You are asked to write out the full listing exactly as it stands.
= = = = = = =
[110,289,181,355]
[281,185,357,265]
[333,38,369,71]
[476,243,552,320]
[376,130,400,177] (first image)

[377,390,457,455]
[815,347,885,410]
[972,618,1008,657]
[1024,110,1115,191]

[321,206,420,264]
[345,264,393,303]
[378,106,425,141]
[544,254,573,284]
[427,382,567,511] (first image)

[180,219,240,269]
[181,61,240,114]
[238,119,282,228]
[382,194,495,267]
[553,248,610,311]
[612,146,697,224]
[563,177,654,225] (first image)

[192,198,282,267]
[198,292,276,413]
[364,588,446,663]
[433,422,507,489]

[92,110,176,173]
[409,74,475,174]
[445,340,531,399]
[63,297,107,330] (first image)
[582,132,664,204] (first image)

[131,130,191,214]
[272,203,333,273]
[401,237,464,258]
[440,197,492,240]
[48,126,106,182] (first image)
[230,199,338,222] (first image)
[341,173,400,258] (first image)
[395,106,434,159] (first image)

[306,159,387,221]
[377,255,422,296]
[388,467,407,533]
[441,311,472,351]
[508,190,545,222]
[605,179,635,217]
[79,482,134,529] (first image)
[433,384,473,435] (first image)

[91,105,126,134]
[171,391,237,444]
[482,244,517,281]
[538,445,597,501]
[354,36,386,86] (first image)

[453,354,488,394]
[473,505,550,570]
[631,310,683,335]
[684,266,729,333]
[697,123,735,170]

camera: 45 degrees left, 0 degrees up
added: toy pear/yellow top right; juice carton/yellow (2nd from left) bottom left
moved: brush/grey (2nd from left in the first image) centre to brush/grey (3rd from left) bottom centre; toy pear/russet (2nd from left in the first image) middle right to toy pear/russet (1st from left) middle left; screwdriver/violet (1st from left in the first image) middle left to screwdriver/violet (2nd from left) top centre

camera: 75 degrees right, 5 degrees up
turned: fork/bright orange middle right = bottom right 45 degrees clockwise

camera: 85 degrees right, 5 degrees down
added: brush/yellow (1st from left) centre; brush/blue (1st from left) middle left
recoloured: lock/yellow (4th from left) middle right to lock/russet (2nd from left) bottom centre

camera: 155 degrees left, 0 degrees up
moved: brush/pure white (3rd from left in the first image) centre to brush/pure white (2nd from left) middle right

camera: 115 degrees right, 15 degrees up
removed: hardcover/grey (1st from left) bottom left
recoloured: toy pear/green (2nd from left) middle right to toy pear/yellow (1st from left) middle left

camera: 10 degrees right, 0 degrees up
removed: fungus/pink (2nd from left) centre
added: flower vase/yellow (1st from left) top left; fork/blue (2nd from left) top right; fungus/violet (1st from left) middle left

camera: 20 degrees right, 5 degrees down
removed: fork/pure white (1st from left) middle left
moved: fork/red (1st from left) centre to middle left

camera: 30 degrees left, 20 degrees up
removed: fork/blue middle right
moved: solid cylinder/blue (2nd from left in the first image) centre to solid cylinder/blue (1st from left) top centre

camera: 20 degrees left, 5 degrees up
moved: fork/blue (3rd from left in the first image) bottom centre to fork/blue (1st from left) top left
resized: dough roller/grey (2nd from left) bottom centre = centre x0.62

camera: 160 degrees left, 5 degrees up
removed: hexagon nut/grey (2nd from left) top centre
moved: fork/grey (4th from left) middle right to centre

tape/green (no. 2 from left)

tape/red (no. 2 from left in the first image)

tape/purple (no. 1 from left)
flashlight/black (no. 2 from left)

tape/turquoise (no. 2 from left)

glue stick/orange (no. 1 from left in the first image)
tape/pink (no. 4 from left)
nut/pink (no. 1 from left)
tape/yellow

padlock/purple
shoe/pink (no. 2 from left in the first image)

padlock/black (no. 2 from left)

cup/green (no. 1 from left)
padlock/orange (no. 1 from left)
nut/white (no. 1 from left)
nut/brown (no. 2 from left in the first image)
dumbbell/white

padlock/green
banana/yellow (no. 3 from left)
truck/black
= = = = = = =
> _RESPONSE_
[110,289,181,355]
[281,185,357,265]
[333,38,369,71]
[476,243,552,320]
[376,130,400,177] (first image)

[377,390,457,455]
[815,347,885,410]
[972,618,1008,657]
[1024,110,1115,191]

[321,206,420,264]
[345,264,393,303]
[378,106,425,141]
[544,254,573,284]
[427,382,567,511] (first image)

[180,219,240,269]
[181,61,240,114]
[238,119,282,228]
[382,194,495,267]
[553,248,610,311]
[612,146,697,224]
[563,177,654,225] (first image)

[192,198,282,267]
[198,292,276,413]
[364,588,446,663]
[433,422,507,489]

[92,110,176,173]
[409,74,475,174]
[445,340,531,399]
[63,297,107,330] (first image)
[582,132,664,204] (first image)

[131,130,191,214]
[272,203,333,273]
[401,237,464,258]
[440,197,492,240]
[48,126,106,182] (first image)
[230,199,338,222] (first image)
[341,173,400,258] (first image)
[395,106,434,159] (first image)

[306,159,387,221]
[377,255,422,296]
[388,467,407,533]
[441,311,472,351]
[508,190,545,222]
[605,179,635,217]
[79,482,134,529] (first image)
[433,384,473,435] (first image)

[91,105,126,134]
[171,391,237,444]
[482,244,517,281]
[538,445,597,501]
[354,36,386,86] (first image)

[453,354,488,394]
[473,505,550,570]
[631,310,683,335]
[684,266,729,333]
[697,123,735,170]

camera: 45 degrees left, 0 degrees up
added: toy pear/yellow top right; juice carton/yellow (2nd from left) bottom left
moved: brush/grey (2nd from left in the first image) centre to brush/grey (3rd from left) bottom centre; toy pear/russet (2nd from left in the first image) middle right to toy pear/russet (1st from left) middle left; screwdriver/violet (1st from left in the first image) middle left to screwdriver/violet (2nd from left) top centre

camera: 75 degrees right, 5 degrees up
turned: fork/bright orange middle right = bottom right 45 degrees clockwise

camera: 85 degrees right, 5 degrees down
added: brush/yellow (1st from left) centre; brush/blue (1st from left) middle left
recoloured: lock/yellow (4th from left) middle right to lock/russet (2nd from left) bottom centre

camera: 155 degrees left, 0 degrees up
moved: brush/pure white (3rd from left in the first image) centre to brush/pure white (2nd from left) middle right

camera: 115 degrees right, 15 degrees up
removed: hardcover/grey (1st from left) bottom left
recoloured: toy pear/green (2nd from left) middle right to toy pear/yellow (1st from left) middle left

camera: 10 degrees right, 0 degrees up
removed: fungus/pink (2nd from left) centre
added: flower vase/yellow (1st from left) top left; fork/blue (2nd from left) top right; fungus/violet (1st from left) middle left

camera: 20 degrees right, 5 degrees down
removed: fork/pure white (1st from left) middle left
moved: fork/red (1st from left) centre to middle left

camera: 30 degrees left, 20 degrees up
removed: fork/blue middle right
moved: solid cylinder/blue (2nd from left in the first image) centre to solid cylinder/blue (1st from left) top centre

camera: 20 degrees left, 5 degrees up
moved: fork/blue (3rd from left in the first image) bottom centre to fork/blue (1st from left) top left
resized: dough roller/grey (2nd from left) bottom centre = centre x0.62

camera: 160 degrees left, 5 degrees up
removed: hexagon nut/grey (2nd from left) top centre
moved: fork/grey (4th from left) middle right to centre

tape/green (no. 2 from left)

tape/red (no. 2 from left in the first image)

tape/purple (no. 1 from left)
flashlight/black (no. 2 from left)

tape/turquoise (no. 2 from left)

glue stick/orange (no. 1 from left in the first image)
tape/pink (no. 4 from left)
nut/pink (no. 1 from left)
tape/yellow

padlock/purple
shoe/pink (no. 2 from left in the first image)

padlock/black (no. 2 from left)

cup/green (no. 1 from left)
padlock/orange (no. 1 from left)
nut/white (no. 1 from left)
nut/brown (no. 2 from left in the first image)
dumbbell/white

padlock/green
banana/yellow (no. 3 from left)
truck/black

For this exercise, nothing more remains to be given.